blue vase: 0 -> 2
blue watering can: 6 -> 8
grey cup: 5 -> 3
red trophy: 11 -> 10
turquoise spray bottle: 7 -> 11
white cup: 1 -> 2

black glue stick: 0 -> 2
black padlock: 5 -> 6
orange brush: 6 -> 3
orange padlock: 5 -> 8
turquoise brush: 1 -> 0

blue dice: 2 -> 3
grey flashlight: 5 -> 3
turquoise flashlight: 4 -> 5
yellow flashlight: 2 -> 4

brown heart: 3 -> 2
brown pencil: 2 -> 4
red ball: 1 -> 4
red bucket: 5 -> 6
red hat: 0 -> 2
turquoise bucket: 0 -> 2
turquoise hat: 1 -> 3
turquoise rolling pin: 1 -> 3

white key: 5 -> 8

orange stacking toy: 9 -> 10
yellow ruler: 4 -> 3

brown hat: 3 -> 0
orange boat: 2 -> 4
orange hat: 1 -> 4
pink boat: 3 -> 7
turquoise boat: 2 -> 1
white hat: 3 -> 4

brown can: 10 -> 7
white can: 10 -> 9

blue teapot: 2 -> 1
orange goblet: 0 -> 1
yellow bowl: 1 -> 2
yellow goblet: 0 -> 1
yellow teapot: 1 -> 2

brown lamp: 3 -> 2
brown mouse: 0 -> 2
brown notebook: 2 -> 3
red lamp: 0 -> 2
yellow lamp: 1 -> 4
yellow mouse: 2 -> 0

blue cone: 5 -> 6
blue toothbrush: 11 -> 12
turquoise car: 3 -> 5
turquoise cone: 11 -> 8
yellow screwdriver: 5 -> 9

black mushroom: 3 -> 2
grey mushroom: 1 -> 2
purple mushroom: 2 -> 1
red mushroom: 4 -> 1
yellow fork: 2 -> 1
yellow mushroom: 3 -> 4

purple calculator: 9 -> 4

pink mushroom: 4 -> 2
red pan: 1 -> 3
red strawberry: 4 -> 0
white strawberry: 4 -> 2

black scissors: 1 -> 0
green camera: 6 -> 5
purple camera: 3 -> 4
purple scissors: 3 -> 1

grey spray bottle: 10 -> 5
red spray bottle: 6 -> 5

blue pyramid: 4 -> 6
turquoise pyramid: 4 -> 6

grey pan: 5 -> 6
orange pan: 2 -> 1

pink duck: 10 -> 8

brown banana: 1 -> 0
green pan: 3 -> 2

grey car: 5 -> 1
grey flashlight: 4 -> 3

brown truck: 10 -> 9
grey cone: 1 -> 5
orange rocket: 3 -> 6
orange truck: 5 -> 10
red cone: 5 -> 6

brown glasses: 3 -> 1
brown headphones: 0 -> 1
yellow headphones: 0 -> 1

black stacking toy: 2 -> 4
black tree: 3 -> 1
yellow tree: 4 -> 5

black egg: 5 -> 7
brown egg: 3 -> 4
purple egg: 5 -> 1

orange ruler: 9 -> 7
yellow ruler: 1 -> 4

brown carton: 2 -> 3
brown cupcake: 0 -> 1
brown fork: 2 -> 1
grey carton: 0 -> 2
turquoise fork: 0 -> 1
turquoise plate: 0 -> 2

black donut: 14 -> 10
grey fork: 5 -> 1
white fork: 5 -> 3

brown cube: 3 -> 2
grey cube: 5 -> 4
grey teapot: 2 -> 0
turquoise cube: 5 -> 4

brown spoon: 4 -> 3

----

Give back all the records above exactly as they were written.

## RESPONSE
blue vase: 0 -> 2
blue watering can: 6 -> 8
grey cup: 5 -> 3
red trophy: 11 -> 10
turquoise spray bottle: 7 -> 11
white cup: 1 -> 2

black glue stick: 0 -> 2
black padlock: 5 -> 6
orange brush: 6 -> 3
orange padlock: 5 -> 8
turquoise brush: 1 -> 0

blue dice: 2 -> 3
grey flashlight: 5 -> 3
turquoise flashlight: 4 -> 5
yellow flashlight: 2 -> 4

brown heart: 3 -> 2
brown pencil: 2 -> 4
red ball: 1 -> 4
red bucket: 5 -> 6
red hat: 0 -> 2
turquoise bucket: 0 -> 2
turquoise hat: 1 -> 3
turquoise rolling pin: 1 -> 3

white key: 5 -> 8

orange stacking toy: 9 -> 10
yellow ruler: 4 -> 3

brown hat: 3 -> 0
orange boat: 2 -> 4
orange hat: 1 -> 4
pink boat: 3 -> 7
turquoise boat: 2 -> 1
white hat: 3 -> 4

brown can: 10 -> 7
white can: 10 -> 9

blue teapot: 2 -> 1
orange goblet: 0 -> 1
yellow bowl: 1 -> 2
yellow goblet: 0 -> 1
yellow teapot: 1 -> 2

brown lamp: 3 -> 2
brown mouse: 0 -> 2
brown notebook: 2 -> 3
red lamp: 0 -> 2
yellow lamp: 1 -> 4
yellow mouse: 2 -> 0

blue cone: 5 -> 6
blue toothbrush: 11 -> 12
turquoise car: 3 -> 5
turquoise cone: 11 -> 8
yellow screwdriver: 5 -> 9

black mushroom: 3 -> 2
grey mushroom: 1 -> 2
purple mushroom: 2 -> 1
red mushroom: 4 -> 1
yellow fork: 2 -> 1
yellow mushroom: 3 -> 4

purple calculator: 9 -> 4

pink mushroom: 4 -> 2
red pan: 1 -> 3
red strawberry: 4 -> 0
white strawberry: 4 -> 2

black scissors: 1 -> 0
green camera: 6 -> 5
purple camera: 3 -> 4
purple scissors: 3 -> 1

grey spray bottle: 10 -> 5
red spray bottle: 6 -> 5

blue pyramid: 4 -> 6
turquoise pyramid: 4 -> 6

grey pan: 5 -> 6
orange pan: 2 -> 1

pink duck: 10 -> 8

brown banana: 1 -> 0
green pan: 3 -> 2

grey car: 5 -> 1
grey flashlight: 4 -> 3

brown truck: 10 -> 9
grey cone: 1 -> 5
orange rocket: 3 -> 6
orange truck: 5 -> 10
red cone: 5 -> 6

brown glasses: 3 -> 1
brown headphones: 0 -> 1
yellow headphones: 0 -> 1

black stacking toy: 2 -> 4
black tree: 3 -> 1
yellow tree: 4 -> 5

black egg: 5 -> 7
brown egg: 3 -> 4
purple egg: 5 -> 1

orange ruler: 9 -> 7
yellow ruler: 1 -> 4

brown carton: 2 -> 3
brown cupcake: 0 -> 1
brown fork: 2 -> 1
grey carton: 0 -> 2
turquoise fork: 0 -> 1
turquoise plate: 0 -> 2

black donut: 14 -> 10
grey fork: 5 -> 1
white fork: 5 -> 3

brown cube: 3 -> 2
grey cube: 5 -> 4
grey teapot: 2 -> 0
turquoise cube: 5 -> 4

brown spoon: 4 -> 3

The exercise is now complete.